# [REQUIREMENT]
Print the line that contains "SOIL pin VCC: 3V3 -> none", then every line after it until the entries end, exactly as they read; do not include pictures.

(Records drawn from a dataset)
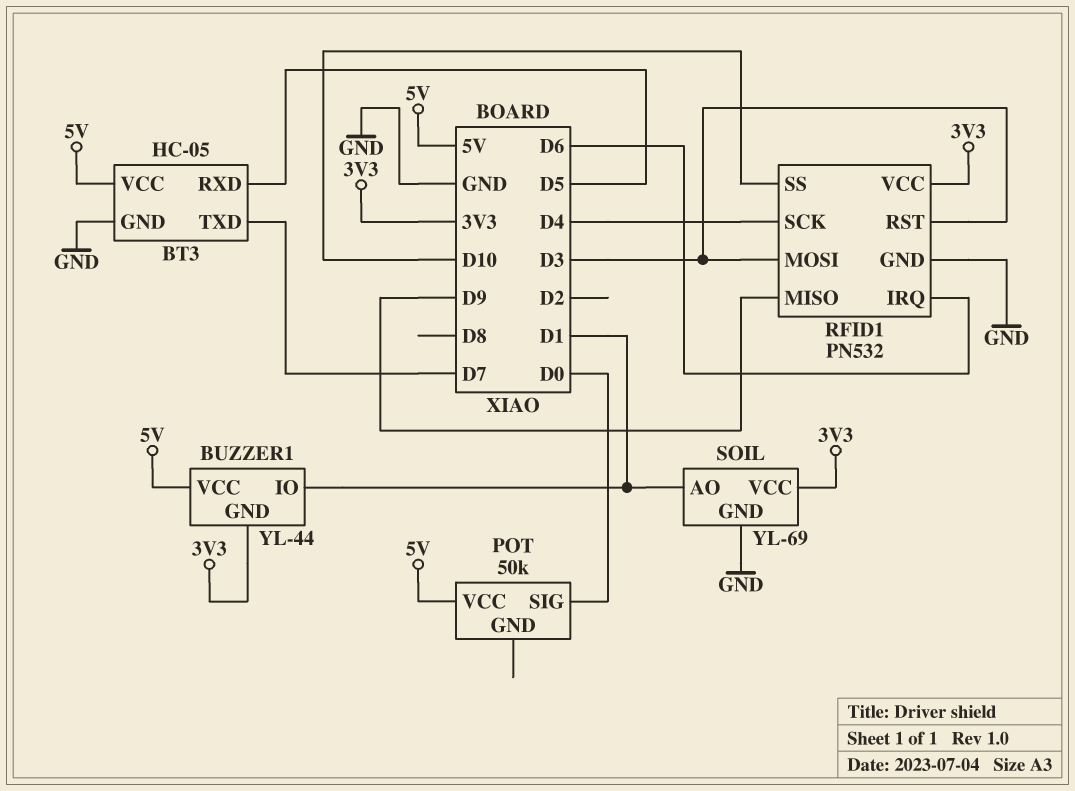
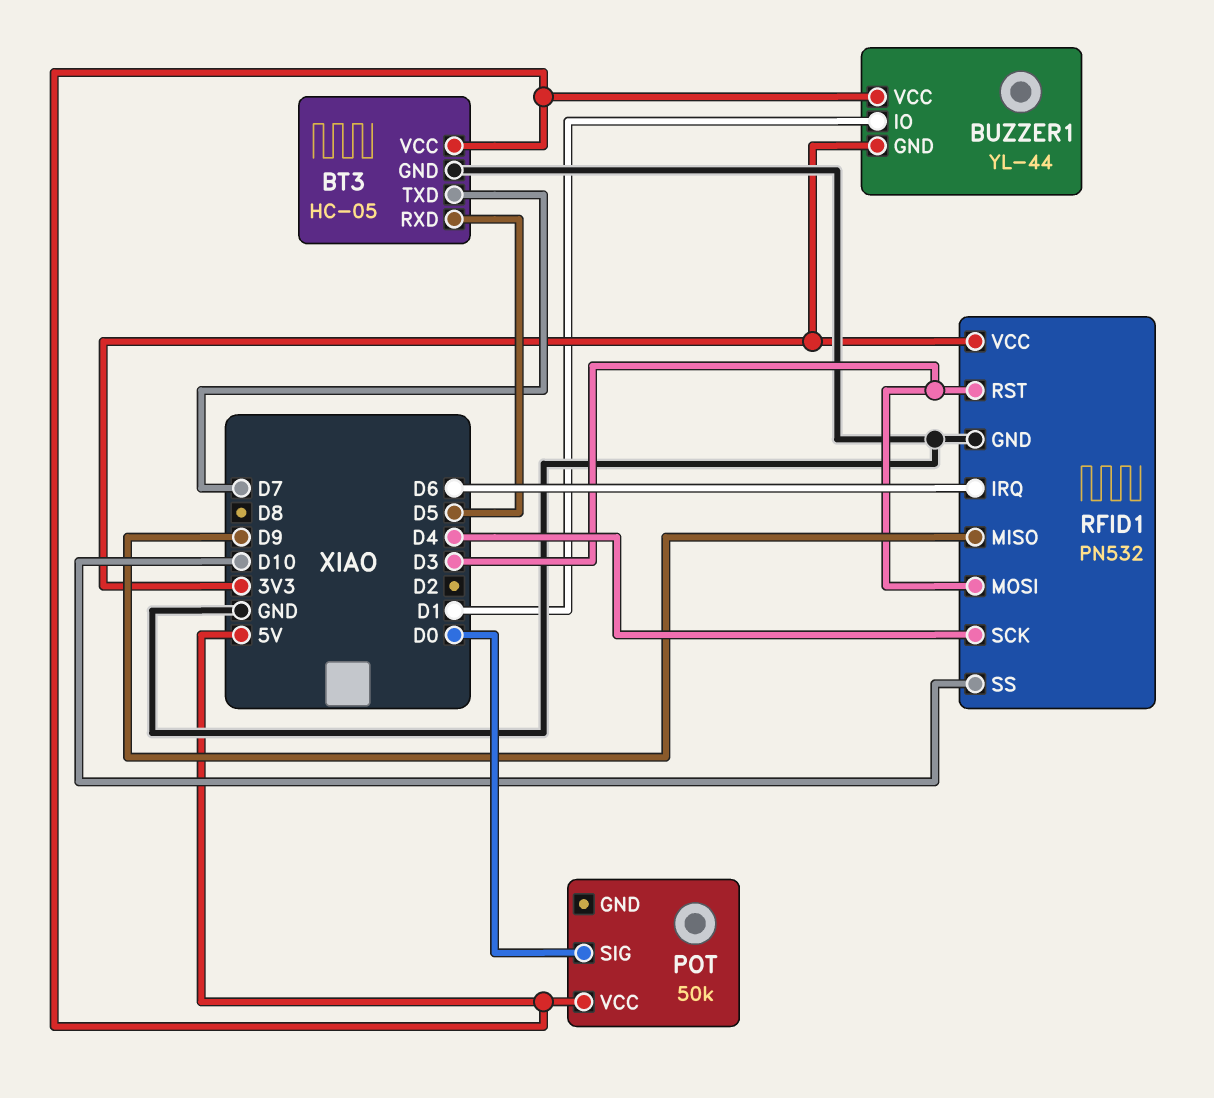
SOIL: YL-69 -> none
SOIL pin AO: D1 -> none
SOIL pin GND: GND -> none
SOIL pin VCC: 3V3 -> none

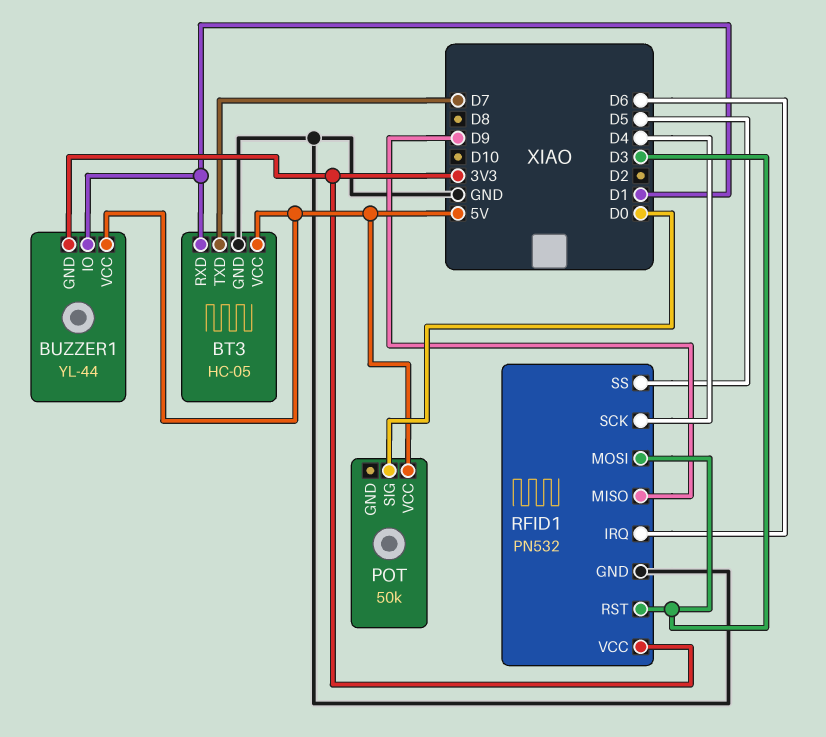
BT3 pin RXD: D5 -> D1
RFID1 pin SS: D10 -> D5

# [SOLVED EXERCISE]
SOIL pin VCC: 3V3 -> none

BT3 pin RXD: D5 -> D1
RFID1 pin SS: D10 -> D5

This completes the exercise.